## Dataset content
=-=-=

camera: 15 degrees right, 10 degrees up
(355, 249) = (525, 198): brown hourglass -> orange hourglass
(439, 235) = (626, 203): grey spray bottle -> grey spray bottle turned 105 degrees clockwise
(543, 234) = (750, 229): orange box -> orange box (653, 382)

=-=-=

Using the listing above, return exactly, and only, the lines from the one that contains "(439, 235) = (626, 203): grey" through its last line, both included.

(439, 235) = (626, 203): grey spray bottle -> grey spray bottle turned 105 degrees clockwise
(543, 234) = (750, 229): orange box -> orange box (653, 382)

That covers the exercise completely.